YOUR OBJECTIVE:
What is the count of lines in the material below that hold "blue"? Answer with only that number.

RECORDS FOR THE EXERCISE:
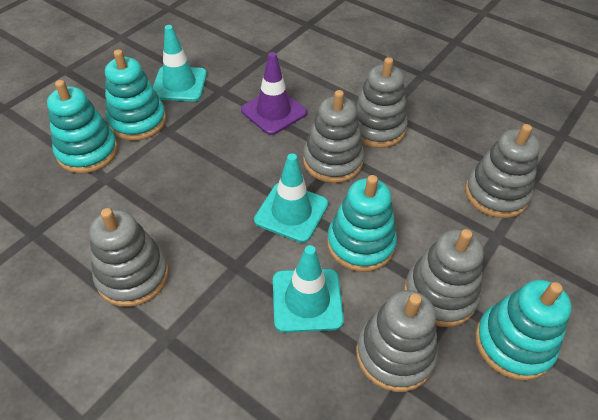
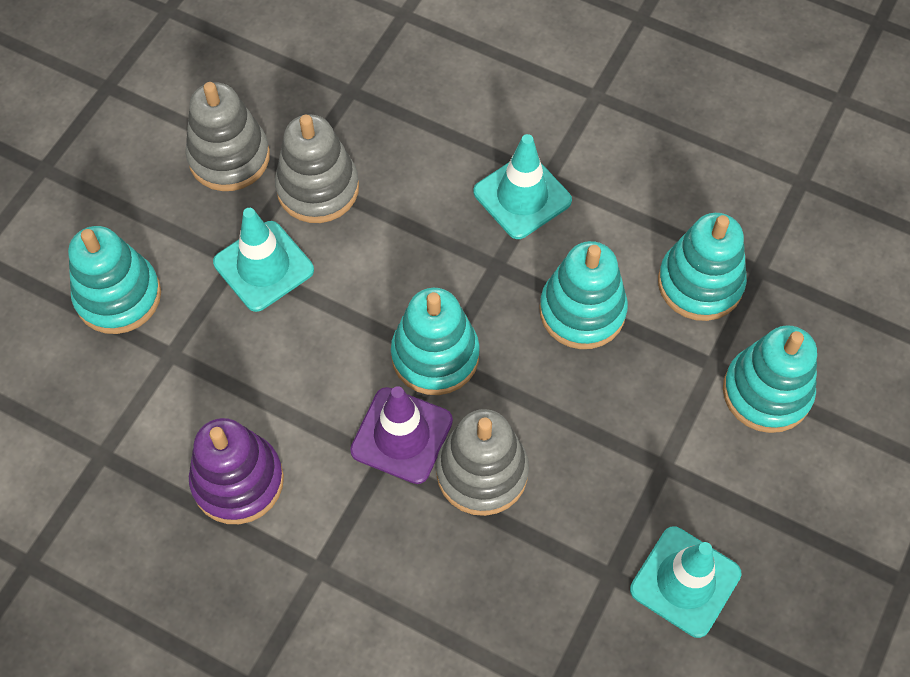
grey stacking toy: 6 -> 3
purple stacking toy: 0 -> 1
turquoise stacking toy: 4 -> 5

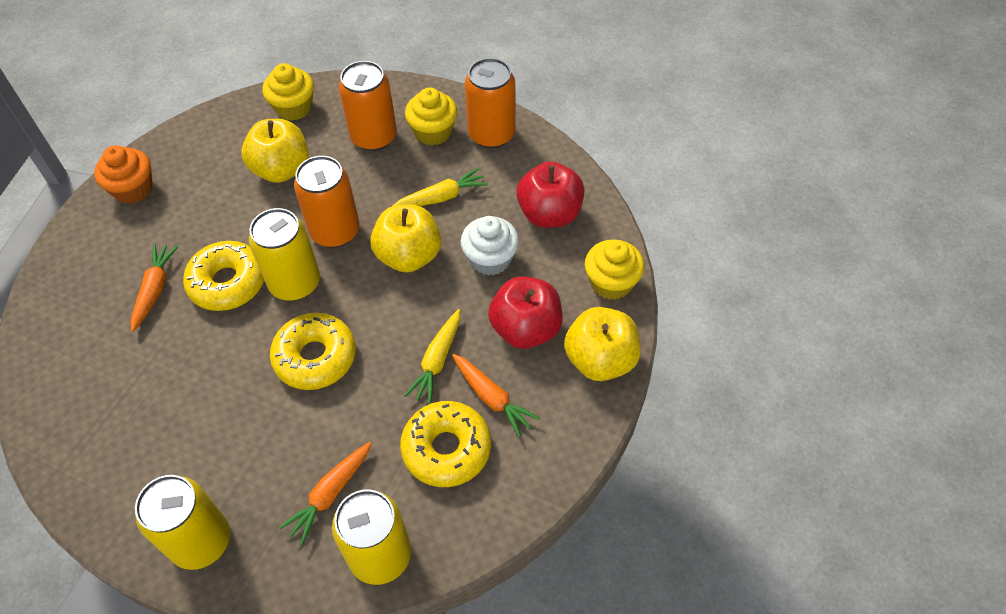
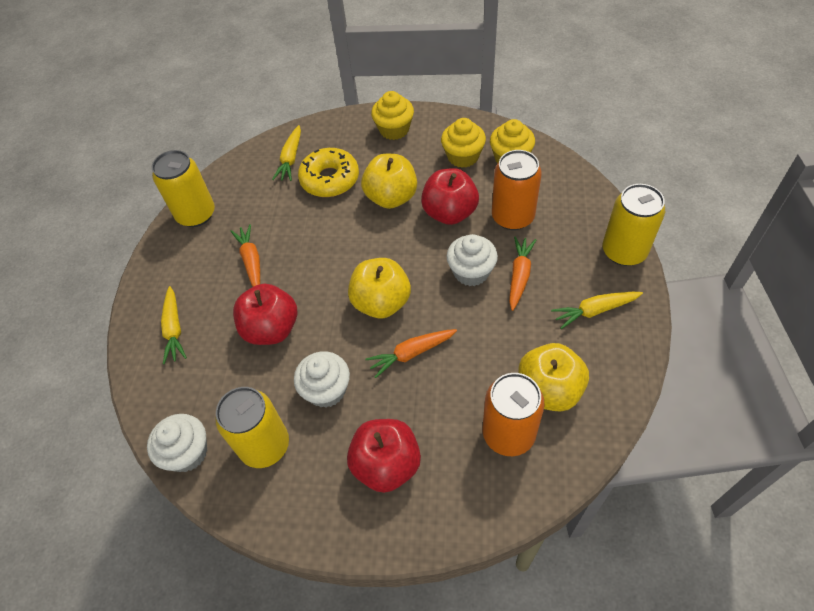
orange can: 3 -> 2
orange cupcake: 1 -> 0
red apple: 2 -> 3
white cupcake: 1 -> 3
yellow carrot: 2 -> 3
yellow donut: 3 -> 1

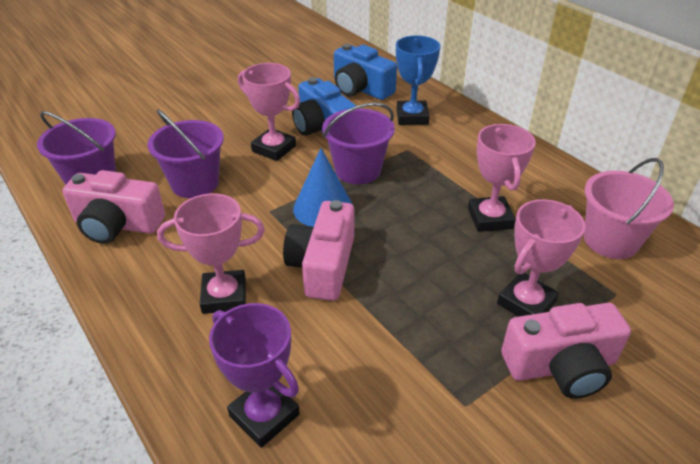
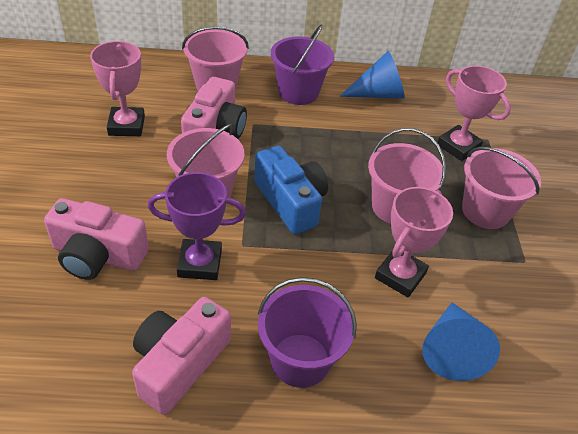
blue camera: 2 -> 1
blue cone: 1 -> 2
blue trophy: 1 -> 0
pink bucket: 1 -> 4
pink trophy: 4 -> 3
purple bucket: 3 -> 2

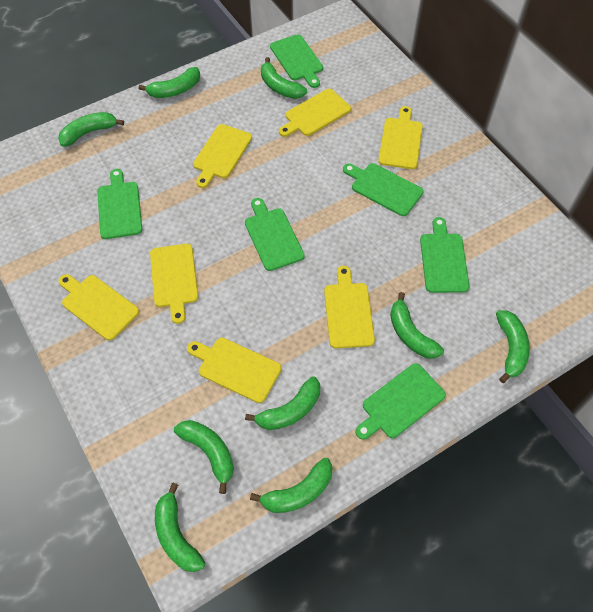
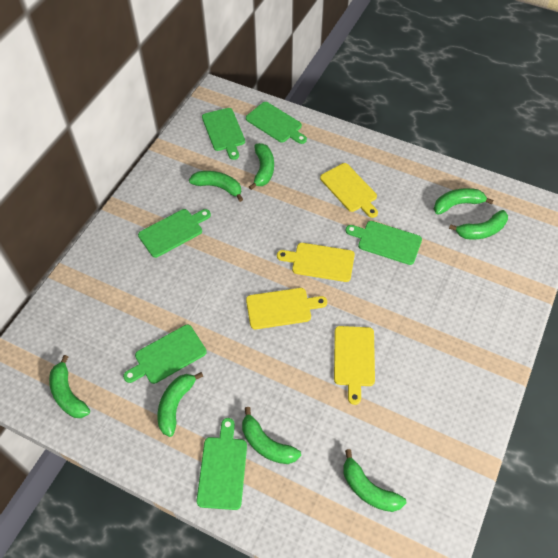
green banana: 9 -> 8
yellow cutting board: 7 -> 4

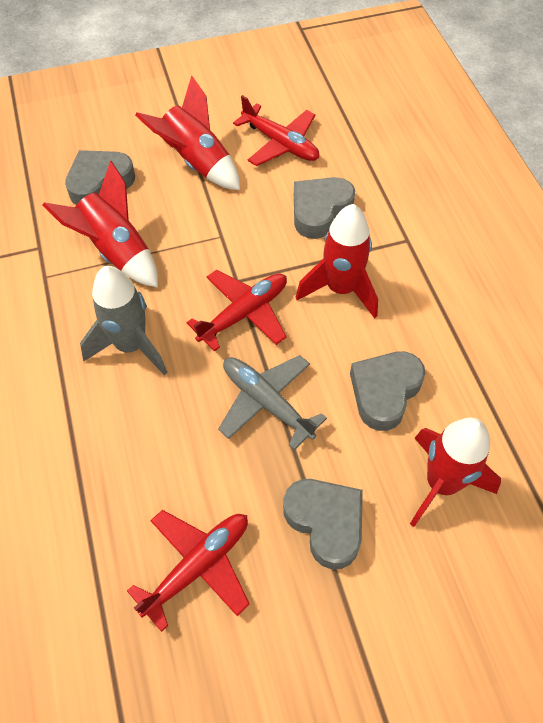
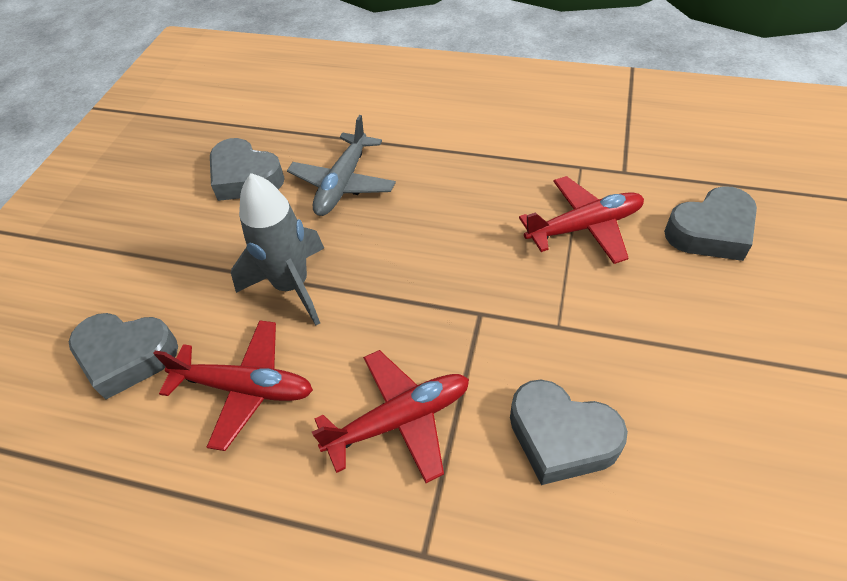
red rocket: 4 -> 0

YOUR SOLUTION:
3